Data section:
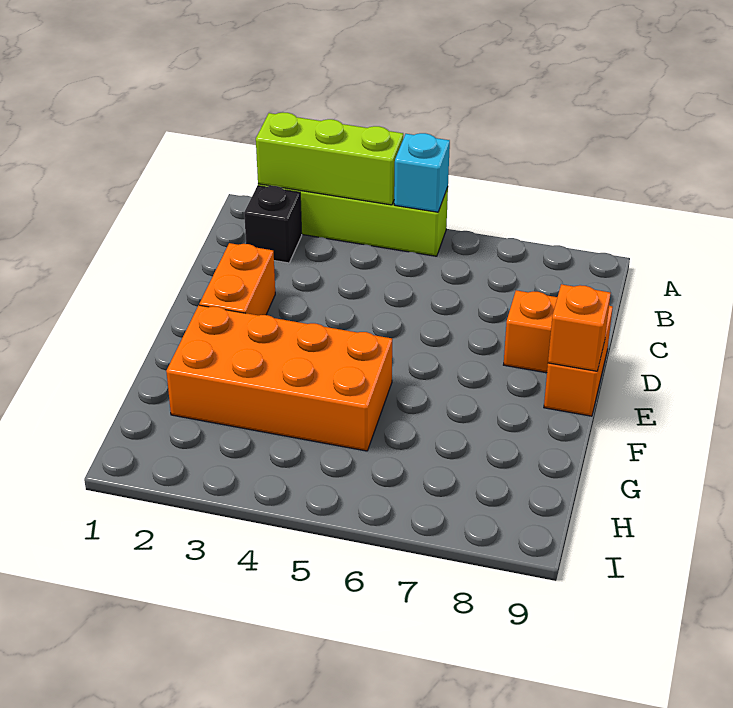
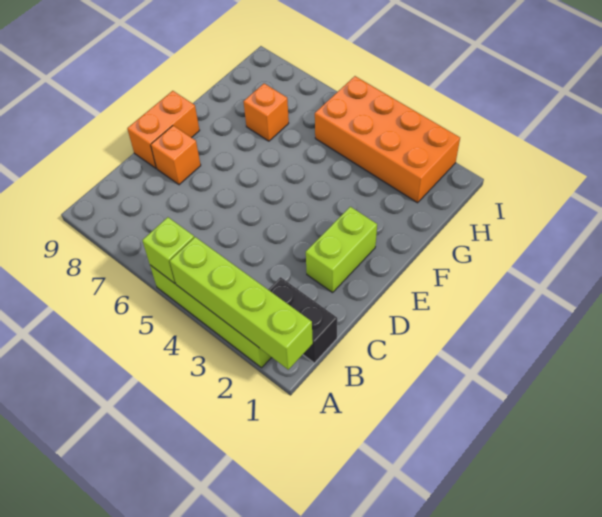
lime brick A2:A4 level 2 -> lime brick A1:A4 level 2
cyan brick A5 level 2 -> lime brick A5 level 2
black brick B2 level 1 -> black brick B1:B2 level 1
orange brick D2:E2 level 1 -> lime brick D2:E2 level 1
orange brick E9 level 2 -> orange brick G7 level 1
orange brick F2:G5 level 1 -> orange brick H2:I5 level 1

What is required: No pictures belong in the copy; output every record exactly.

Solution below:
lime brick A2:A4 level 2 -> lime brick A1:A4 level 2
cyan brick A5 level 2 -> lime brick A5 level 2
black brick B2 level 1 -> black brick B1:B2 level 1
orange brick D2:E2 level 1 -> lime brick D2:E2 level 1
orange brick E9 level 2 -> orange brick G7 level 1
orange brick F2:G5 level 1 -> orange brick H2:I5 level 1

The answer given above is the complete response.